◆ **Data**:
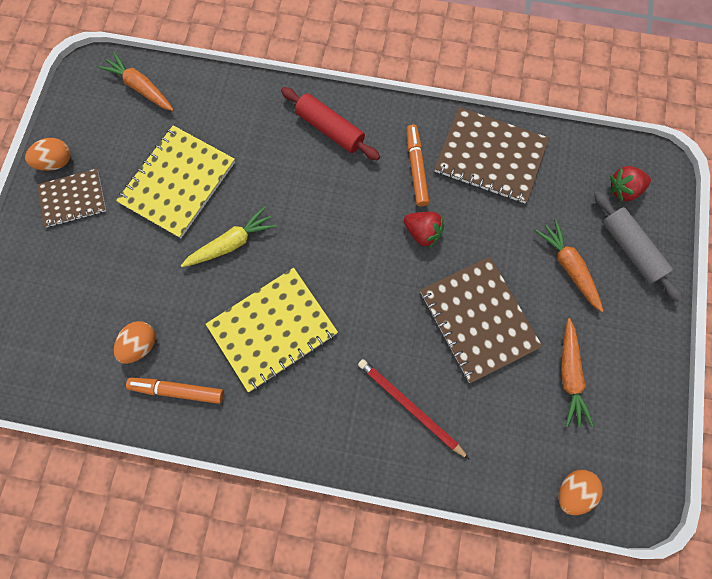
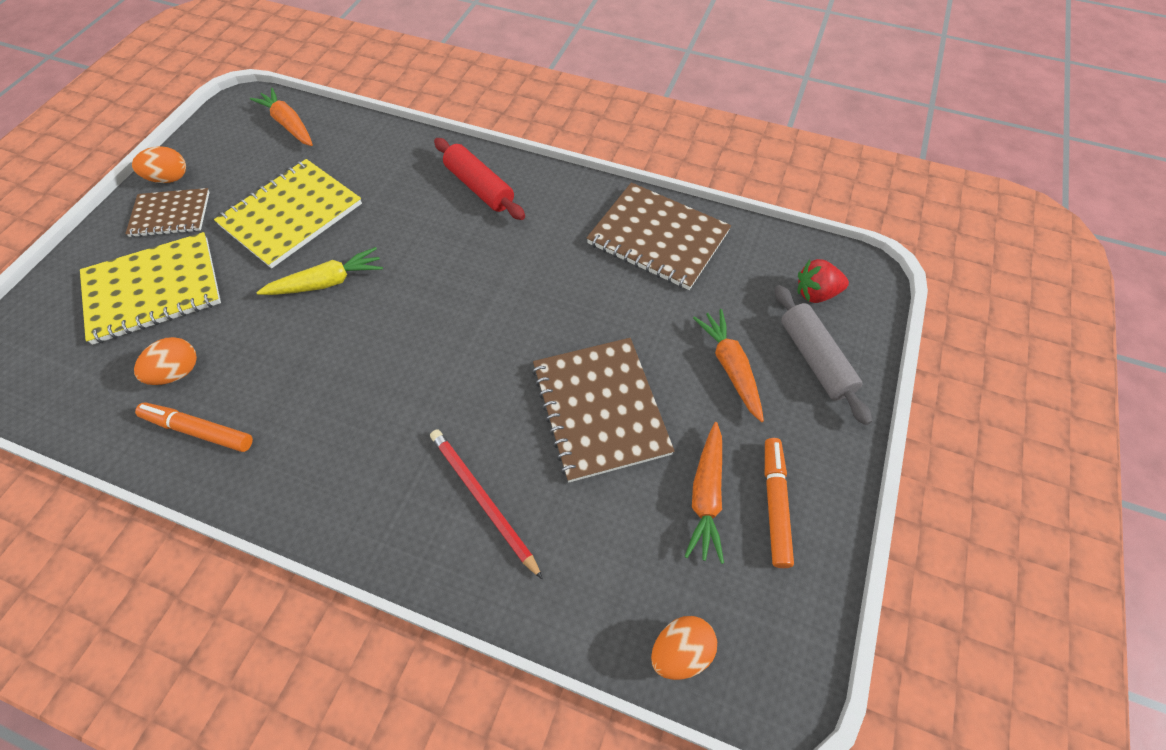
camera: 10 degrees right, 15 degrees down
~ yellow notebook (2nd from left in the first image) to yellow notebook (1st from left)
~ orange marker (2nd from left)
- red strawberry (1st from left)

◆ **Exercise brief**:
The response should be an exact copy of the lines from the one with "notebook (1st from left)" through the end of the data, with no other text.

◆ **Task output**:
~ yellow notebook (2nd from left in the first image) to yellow notebook (1st from left)
~ orange marker (2nd from left)
- red strawberry (1st from left)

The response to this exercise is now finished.